- TASK:
When a line in the material contains the word "brick", copy it.

SOURCE DATA: Begin

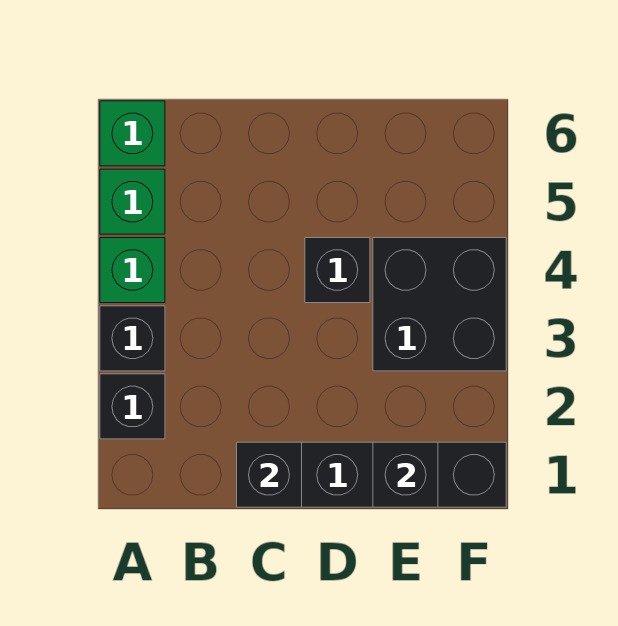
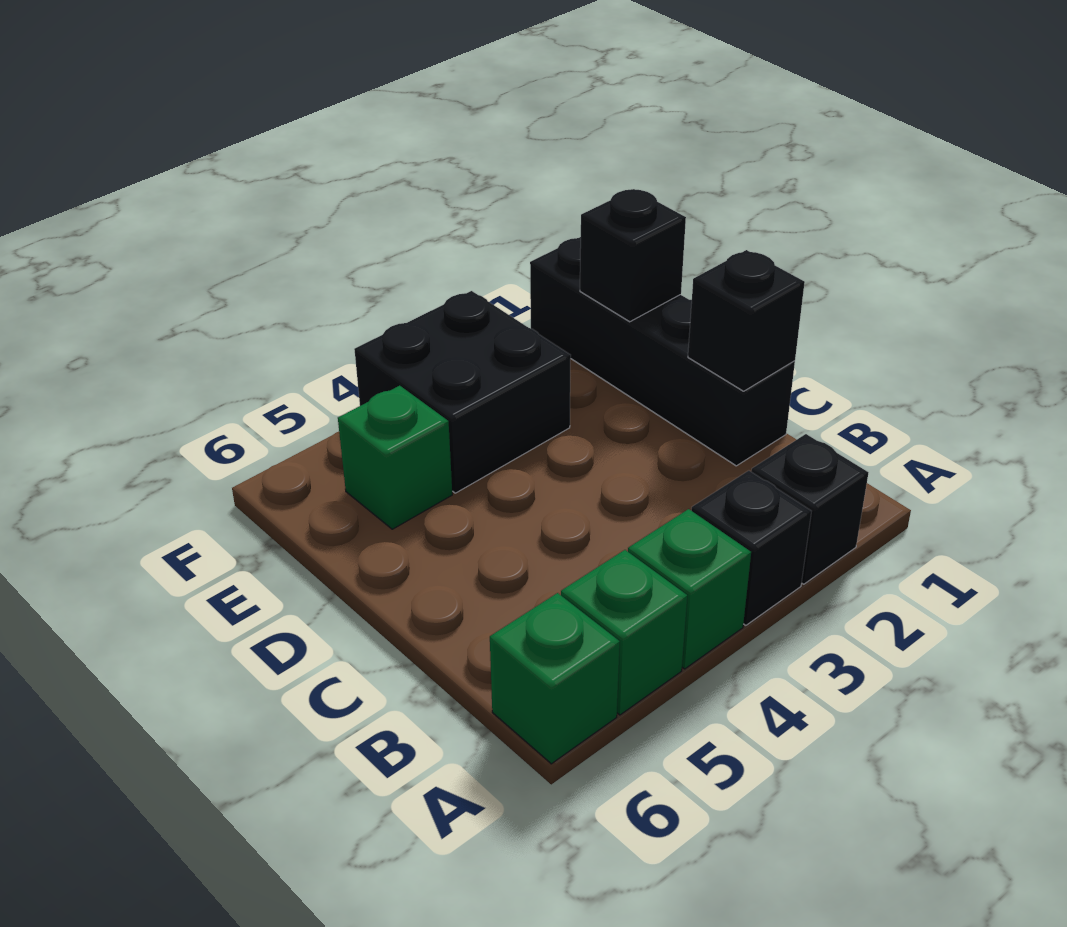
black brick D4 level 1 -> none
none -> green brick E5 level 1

SOURCE DATA: End
SOURCE DATA: Begin

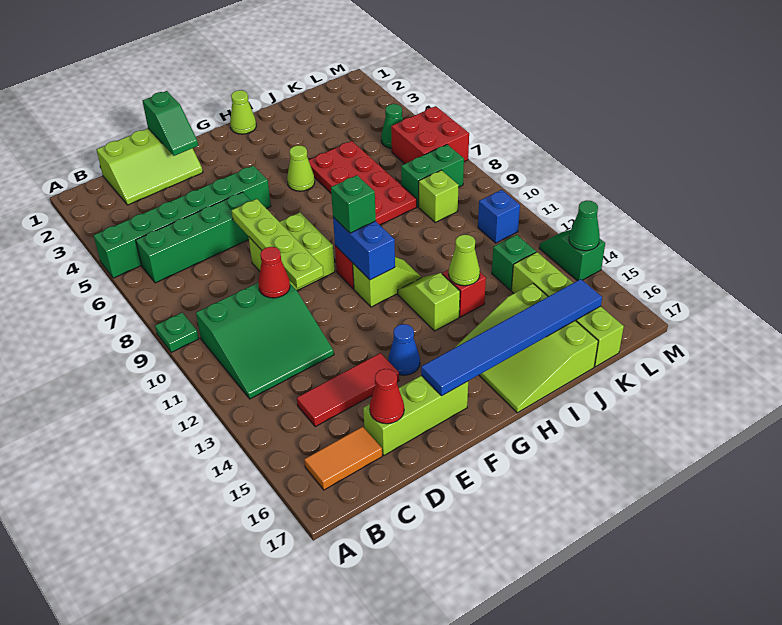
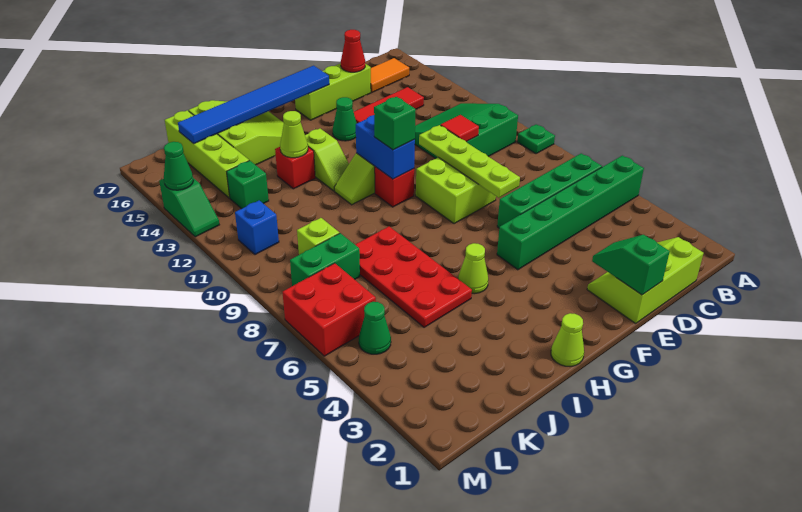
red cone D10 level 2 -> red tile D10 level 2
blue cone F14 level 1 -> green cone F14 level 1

SOURCE DATA: End

- ANSWER:
black brick D4 level 1 -> none
none -> green brick E5 level 1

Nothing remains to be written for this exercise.